The records below must be output exactly, without pictures.

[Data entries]
________________________
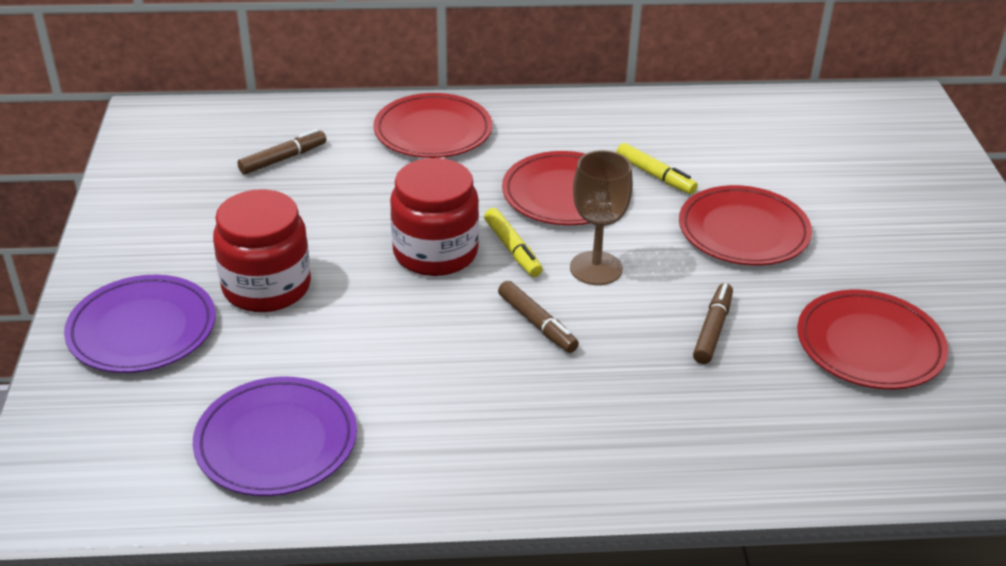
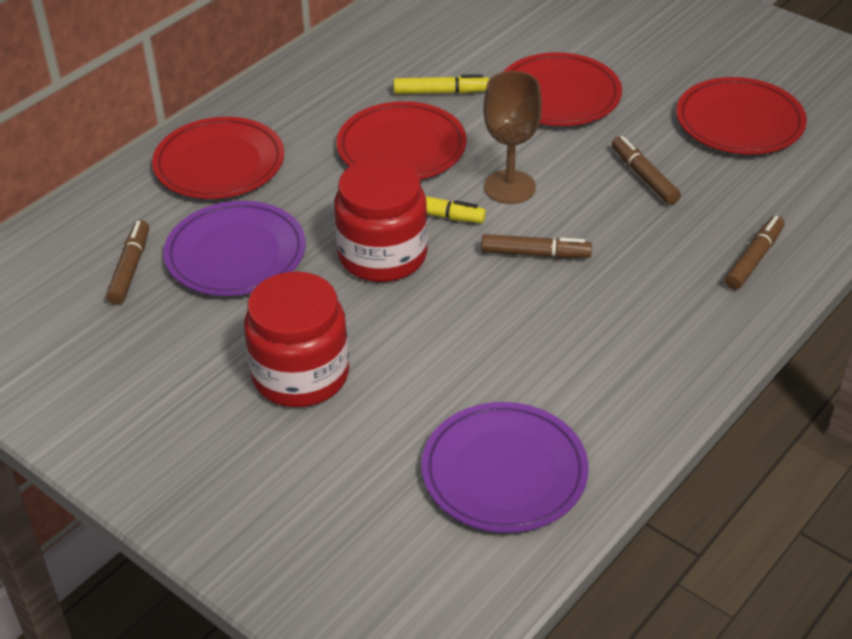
camera: 45 degrees left, 5 degrees up
(142, 329) = (259, 483): purple plate -> purple plate (235, 254)
(700, 449) = (753, 259): none -> brown marker

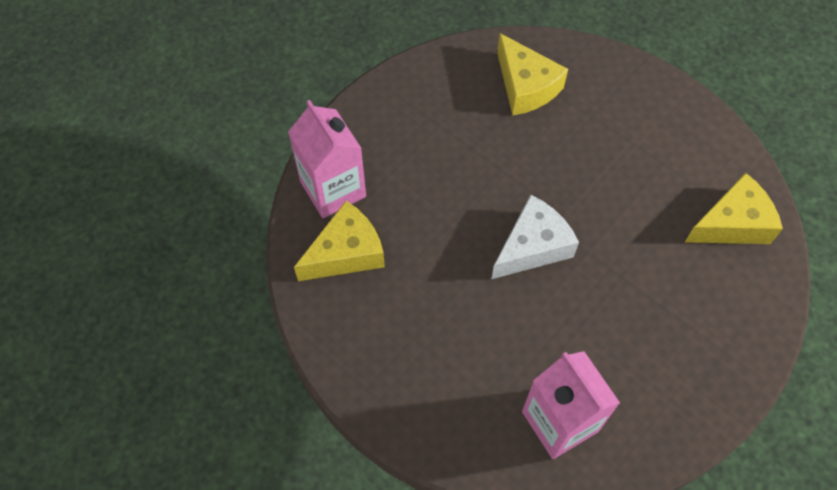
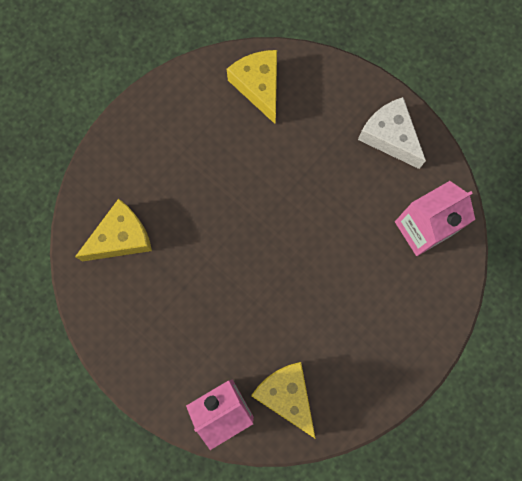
camera: 90 degrees left, 15 degrees up
(532, 247) = (280, 240): white cheese -> white cheese (390, 137)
________________________
> Final answer
camera: 45 degrees left, 5 degrees up
(142, 329) = (259, 483): purple plate -> purple plate (235, 254)
(700, 449) = (753, 259): none -> brown marker

camera: 90 degrees left, 15 degrees up
(532, 247) = (280, 240): white cheese -> white cheese (390, 137)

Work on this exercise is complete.